▶ ASSIGNED TASK
Starting with the line where "SCALE pin DT: TX -> D10" appears, print every line through the end of the entries below exactly as it stands, and leave out the pictures.

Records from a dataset
★ ★ ★ ★ ★

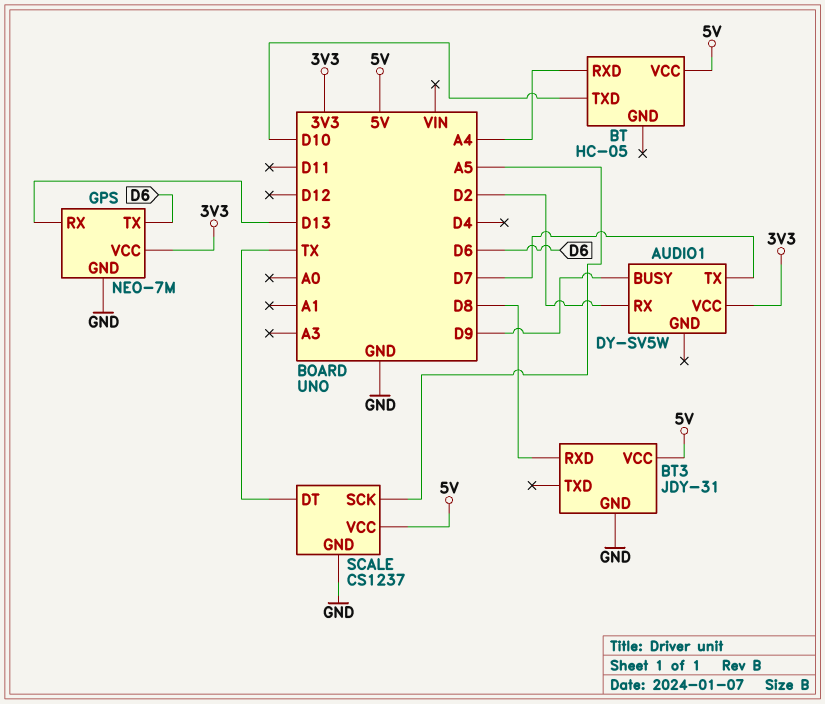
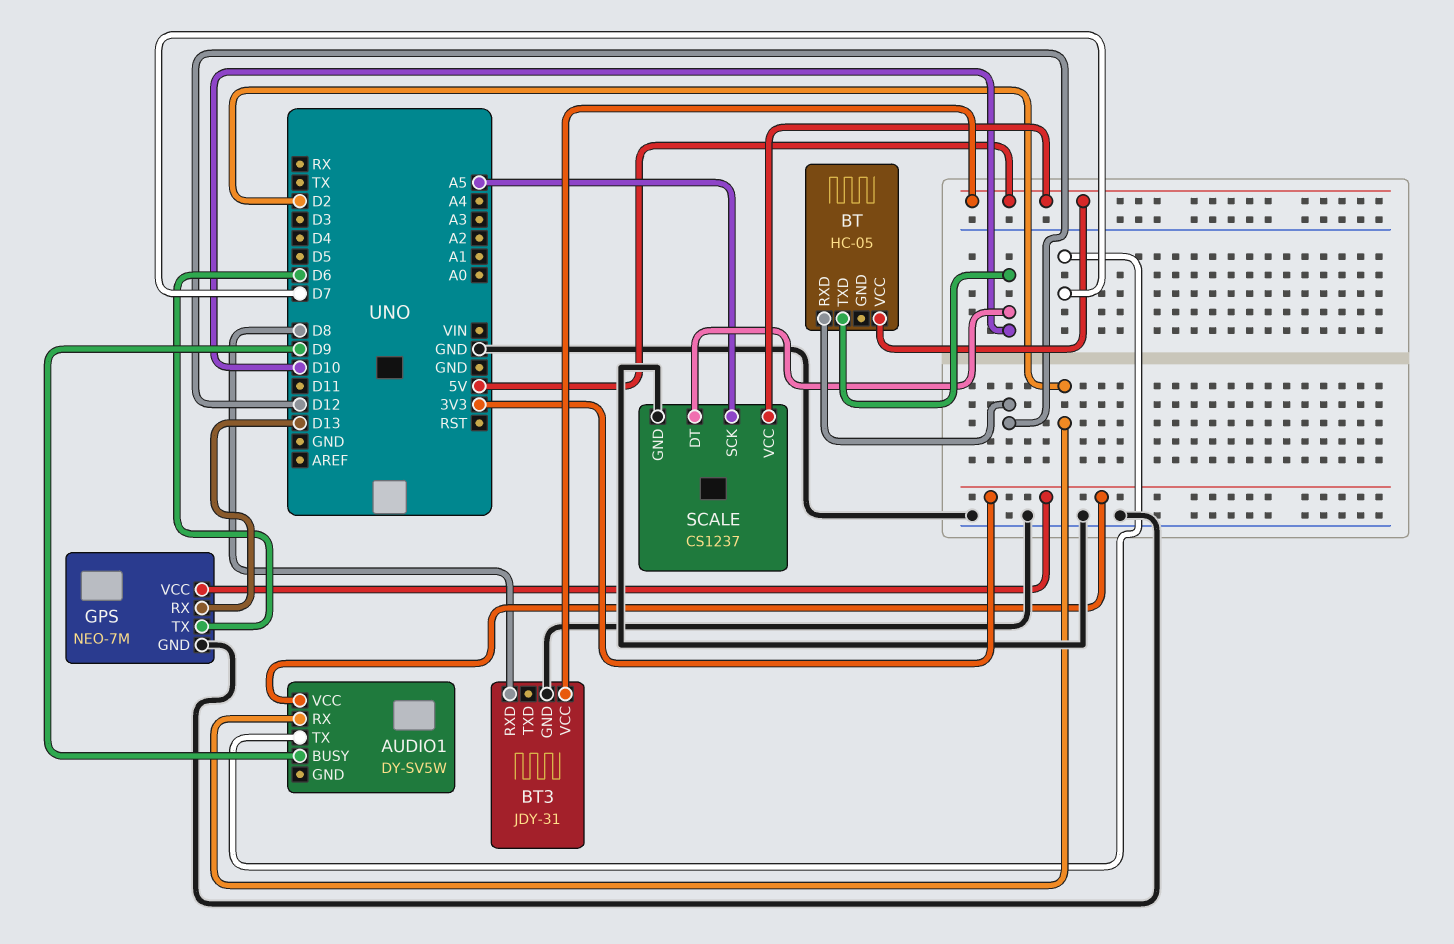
BT pin RXD: A4 -> D12
SCALE pin DT: TX -> D10

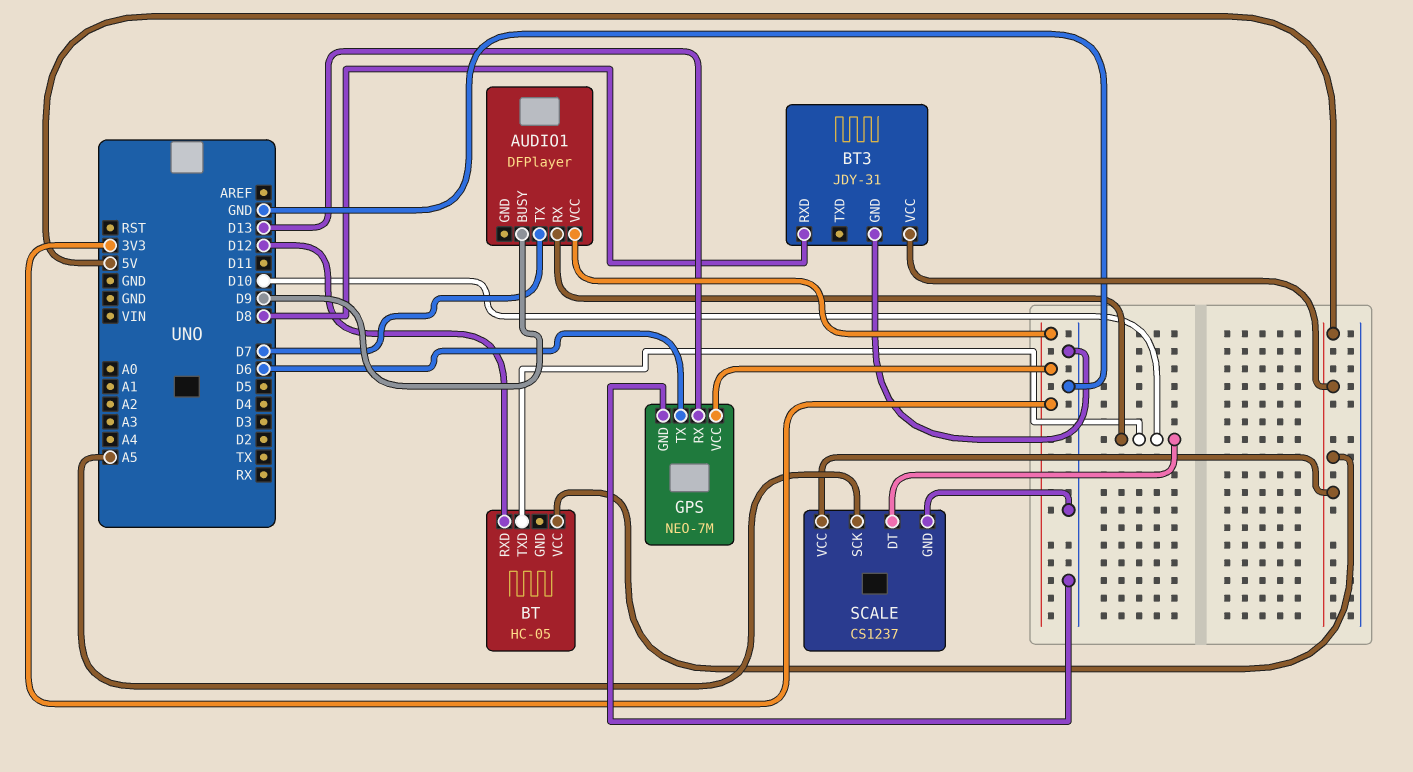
AUDIO1: DY-SV5W -> DFPlayer
AUDIO1 pin RX: D2 -> D10

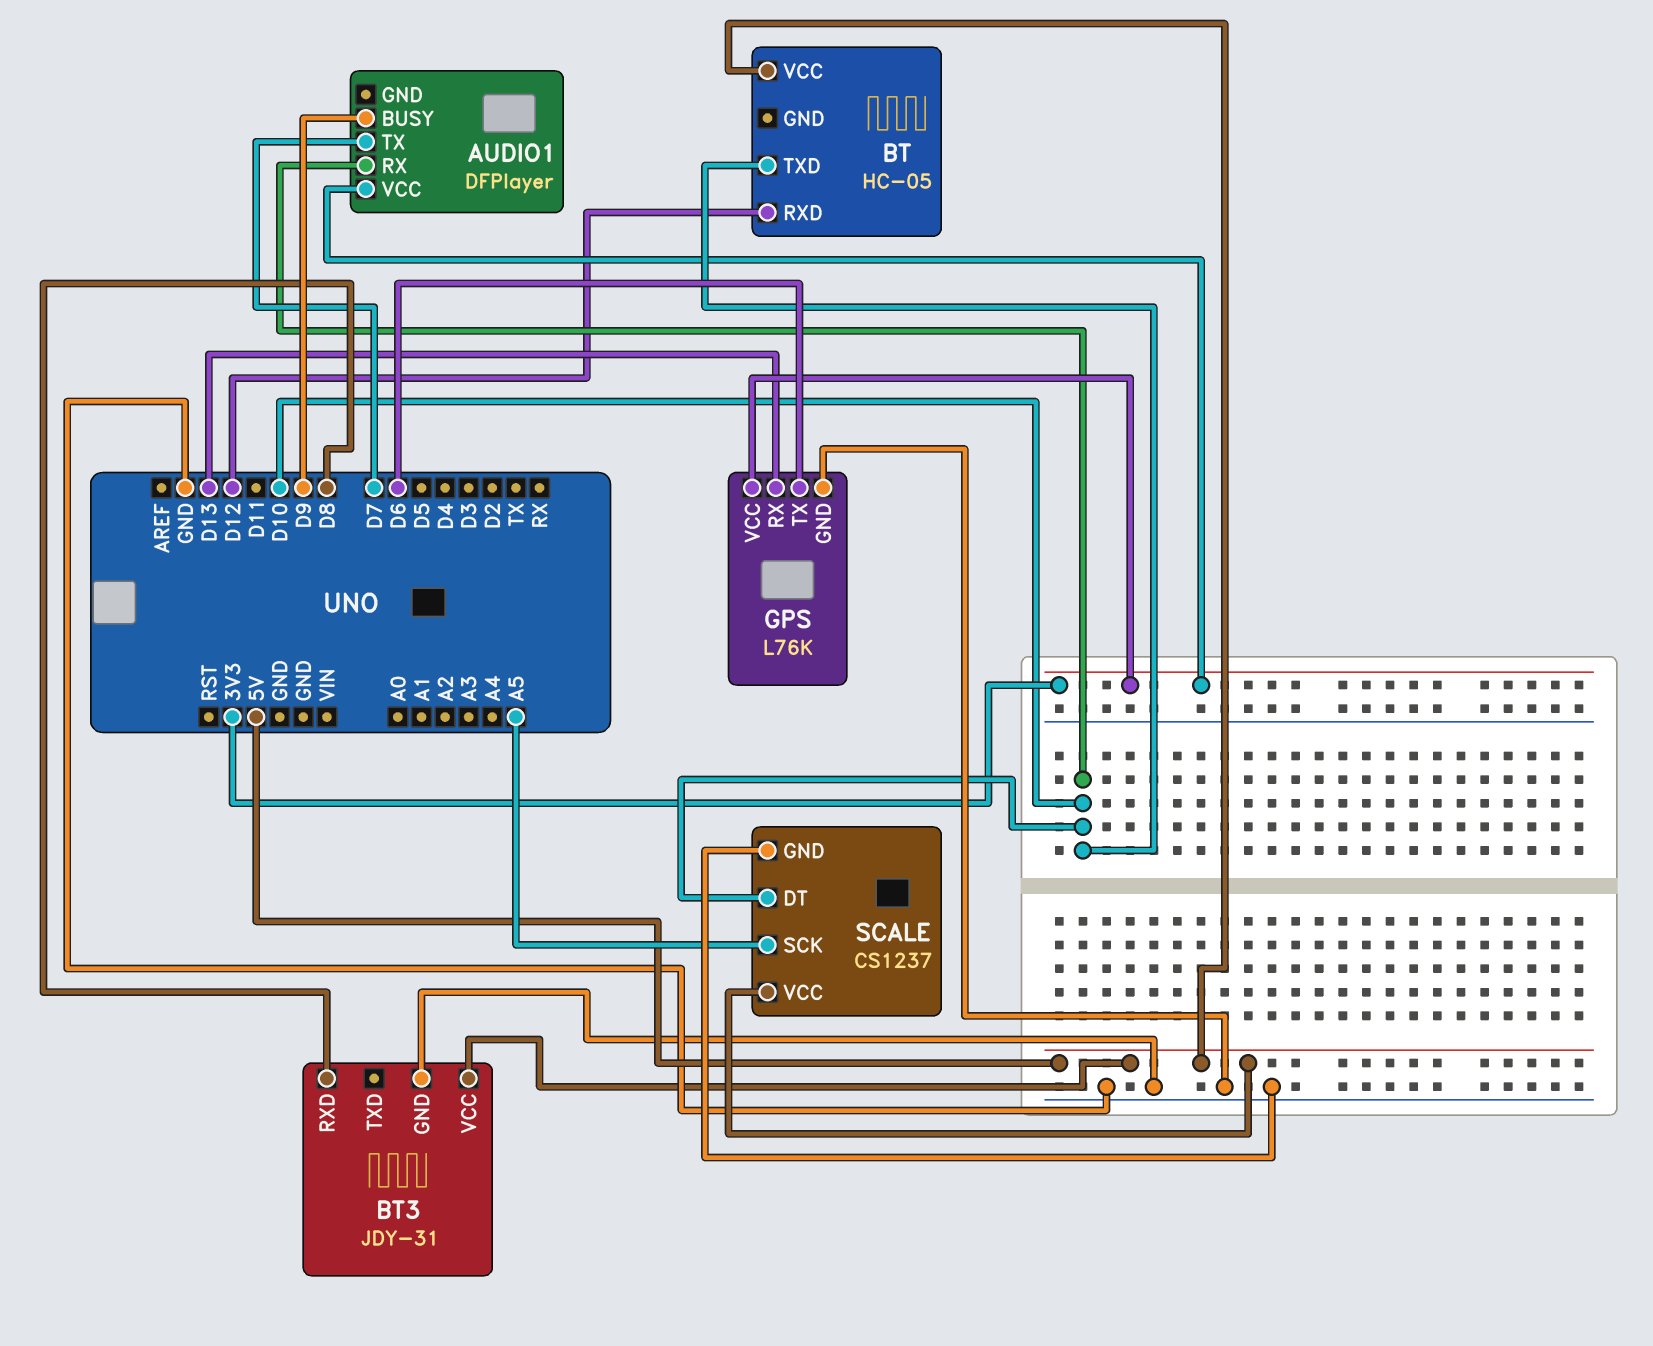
GPS: NEO-7M -> L76K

★ ★ ★ ★ ★

▶ OUTPUT FOR THIS EXERCISE
SCALE pin DT: TX -> D10

AUDIO1: DY-SV5W -> DFPlayer
AUDIO1 pin RX: D2 -> D10

GPS: NEO-7M -> L76K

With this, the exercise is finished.